__Work item__:
Set down the data below from its first line to the line holding "Someone put down", inclusive; omit all pictures.

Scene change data

::::

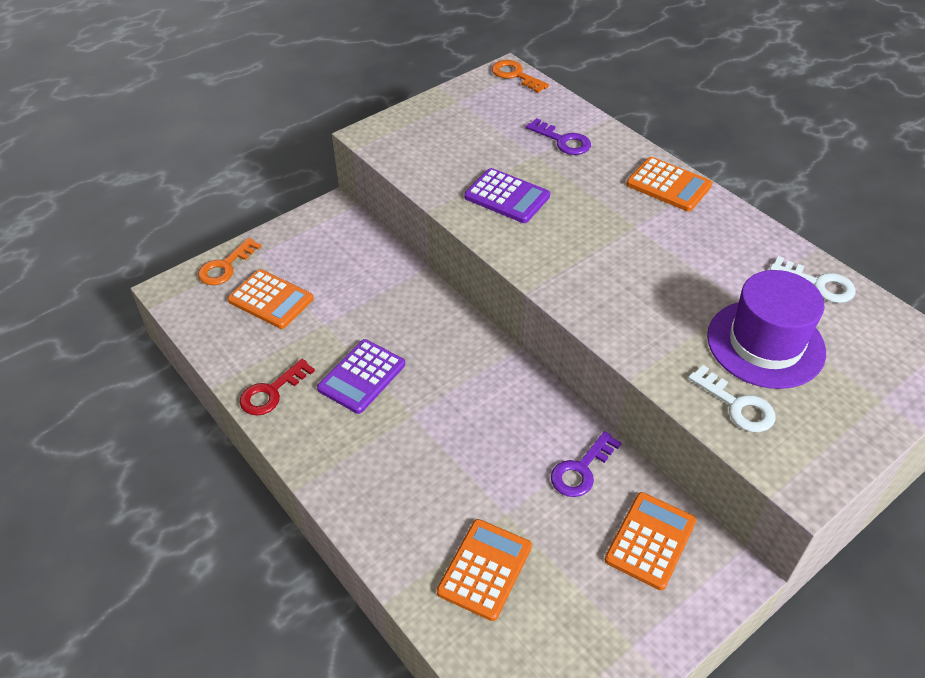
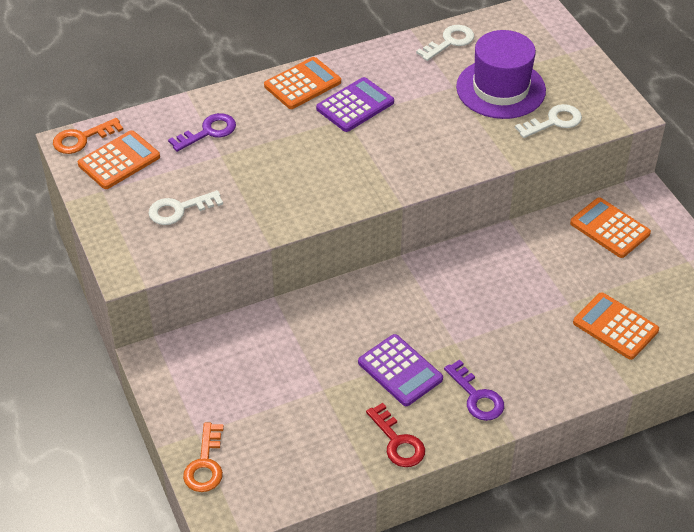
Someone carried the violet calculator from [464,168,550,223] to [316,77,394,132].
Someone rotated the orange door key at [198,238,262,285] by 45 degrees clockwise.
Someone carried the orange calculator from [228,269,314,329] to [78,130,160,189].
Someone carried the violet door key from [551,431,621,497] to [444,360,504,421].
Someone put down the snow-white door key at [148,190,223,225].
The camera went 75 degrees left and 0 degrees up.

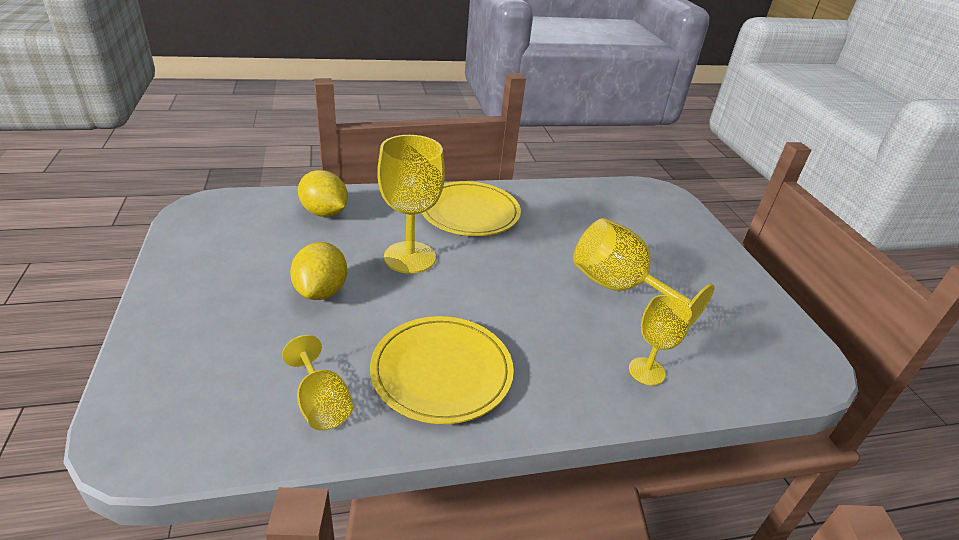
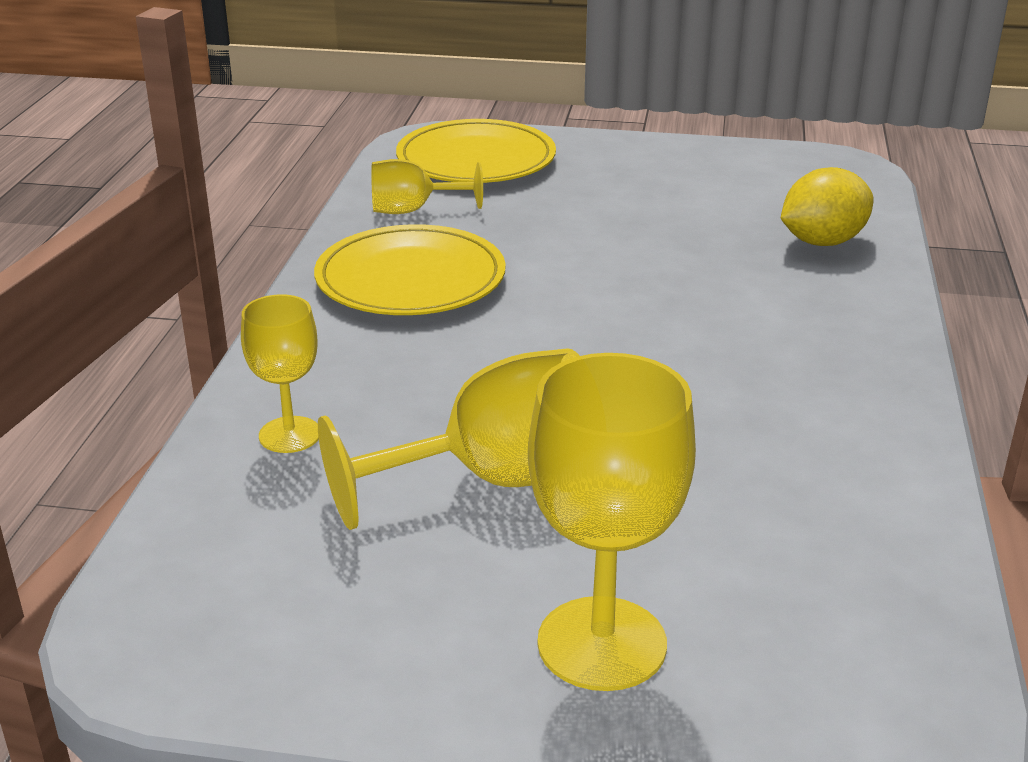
Someone carried the golden wine glass from [377,135,445,274] to [528,353,696,691].
Someone carried the golden plate from [422,181,521,236] to [396,119,556,183].
Someone took away the golden lemon at [290,242,347,300].
The camera went 115 degrees right and 5 degrees down.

::::

__Written answer__:
Someone carried the violet calculator from [464,168,550,223] to [316,77,394,132].
Someone rotated the orange door key at [198,238,262,285] by 45 degrees clockwise.
Someone carried the orange calculator from [228,269,314,329] to [78,130,160,189].
Someone carried the violet door key from [551,431,621,497] to [444,360,504,421].
Someone put down the snow-white door key at [148,190,223,225].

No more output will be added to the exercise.